Problem → Copy exactly, beginning with the line holding "pink rectangle: (100, 119)" and ending with the final line of the data beneath this task; copy nothing else, and leave out every picture.

Task data →
________________________

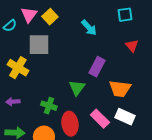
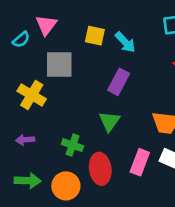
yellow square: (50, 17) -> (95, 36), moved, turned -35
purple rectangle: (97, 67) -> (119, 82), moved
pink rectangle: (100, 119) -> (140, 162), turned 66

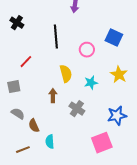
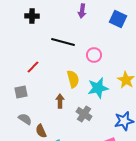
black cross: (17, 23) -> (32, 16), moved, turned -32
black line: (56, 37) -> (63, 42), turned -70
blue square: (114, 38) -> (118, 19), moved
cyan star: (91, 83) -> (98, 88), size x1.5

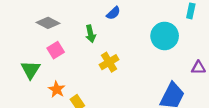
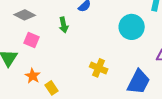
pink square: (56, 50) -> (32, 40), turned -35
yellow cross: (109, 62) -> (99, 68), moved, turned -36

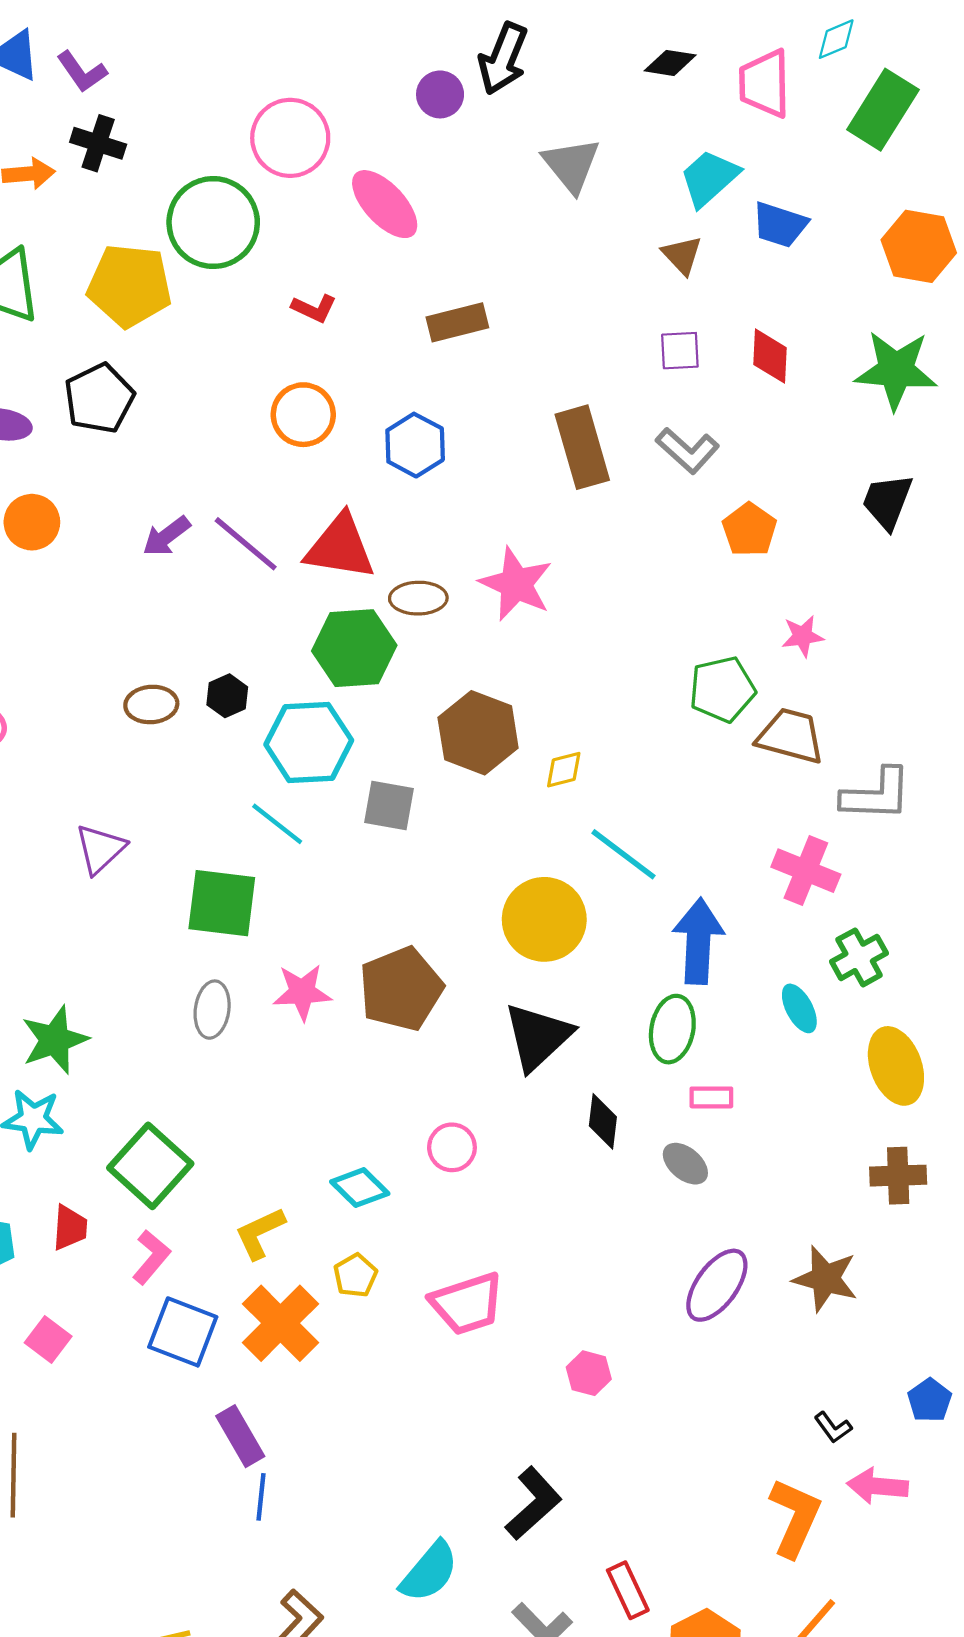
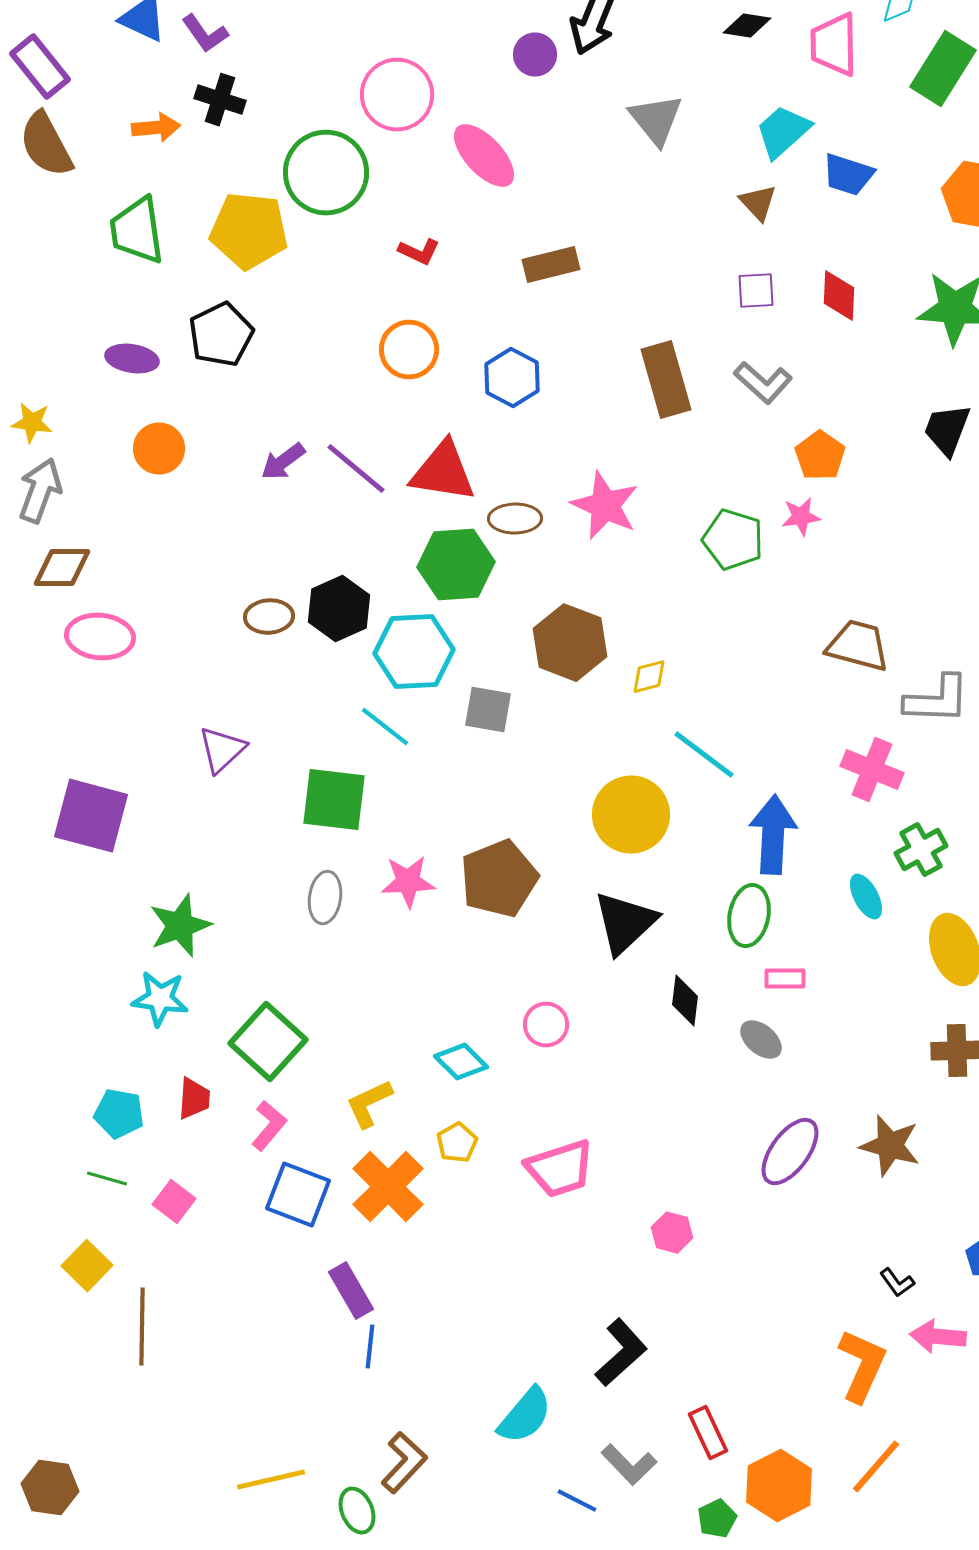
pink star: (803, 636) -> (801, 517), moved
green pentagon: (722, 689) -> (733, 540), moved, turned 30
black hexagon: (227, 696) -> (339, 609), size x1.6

________________________

The answer →
pink rectangle: (100, 119) -> (140, 162), turned 66

black cross: (17, 23) -> (32, 16), moved, turned -32
black line: (56, 37) -> (63, 42), turned -70
blue square: (114, 38) -> (118, 19), moved
cyan star: (91, 83) -> (98, 88), size x1.5

pink square: (56, 50) -> (32, 40), turned -35
yellow cross: (109, 62) -> (99, 68), moved, turned -36

pink star: (803, 636) -> (801, 517), moved
green pentagon: (722, 689) -> (733, 540), moved, turned 30
black hexagon: (227, 696) -> (339, 609), size x1.6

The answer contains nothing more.